From the entries below, tally how many lines contain "bleu" and report only that figure.

> [DATA SHOWN]
▬▬▬▬▬▬

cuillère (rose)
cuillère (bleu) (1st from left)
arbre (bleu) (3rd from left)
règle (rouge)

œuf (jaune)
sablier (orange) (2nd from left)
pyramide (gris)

▬▬▬▬▬▬

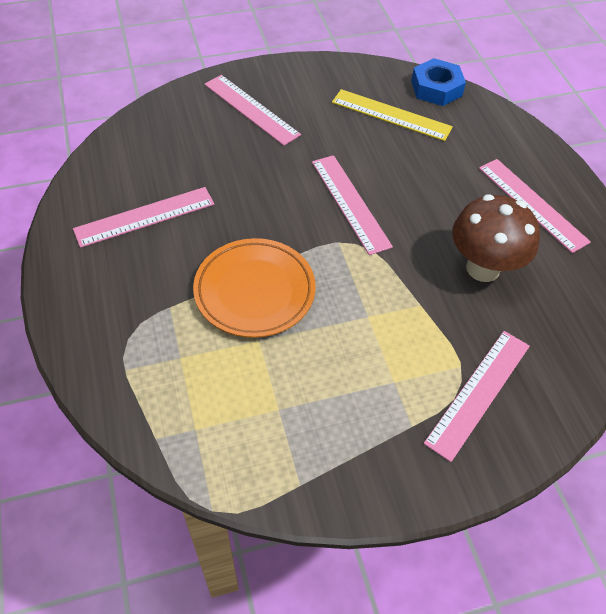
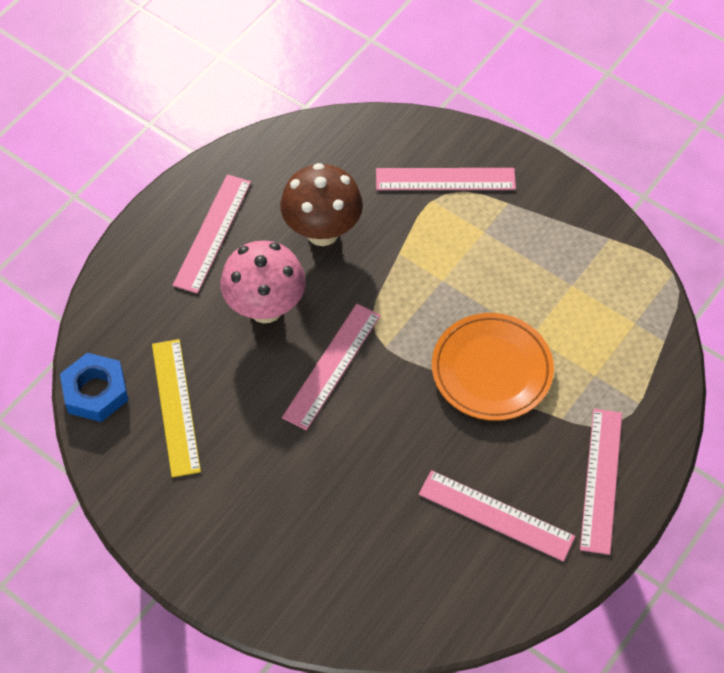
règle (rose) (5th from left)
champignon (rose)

▬▬▬▬▬▬

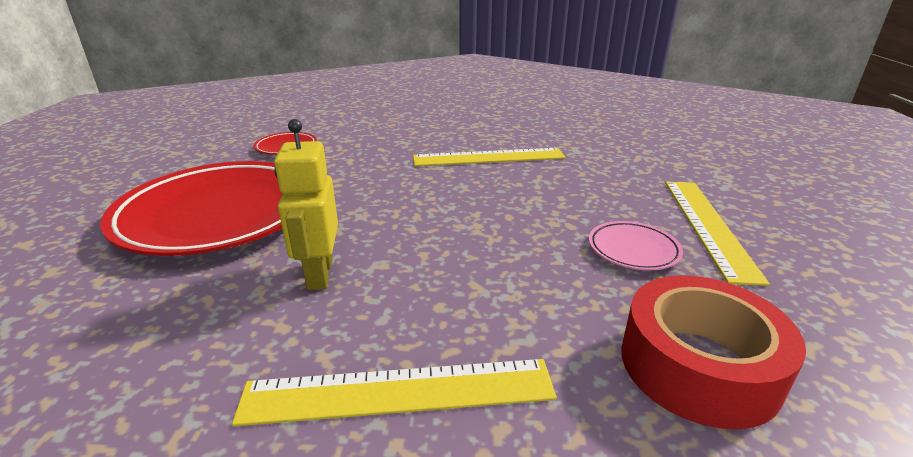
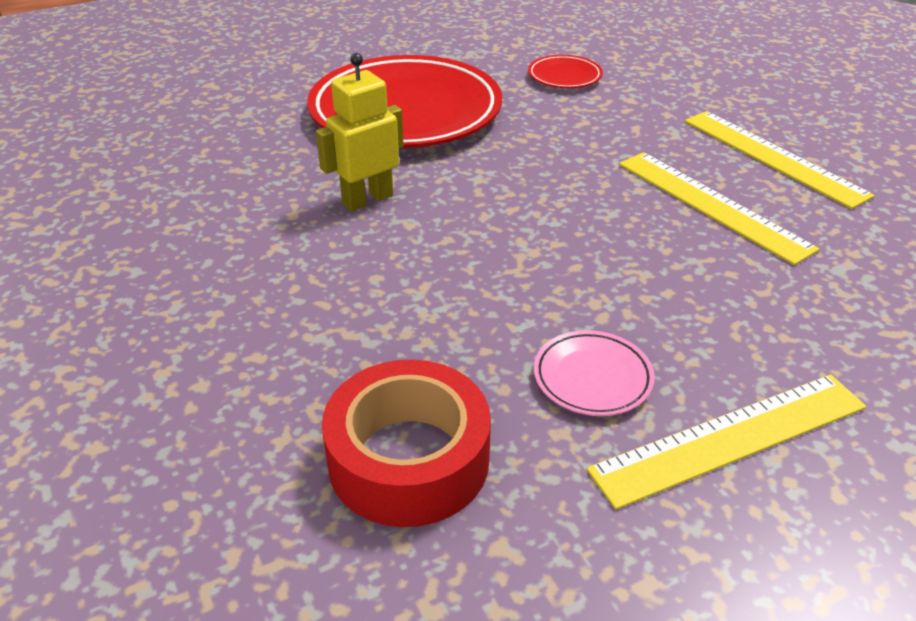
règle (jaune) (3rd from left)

▬▬▬▬▬▬

> [ANSWER TO THIS PROBLEM]
2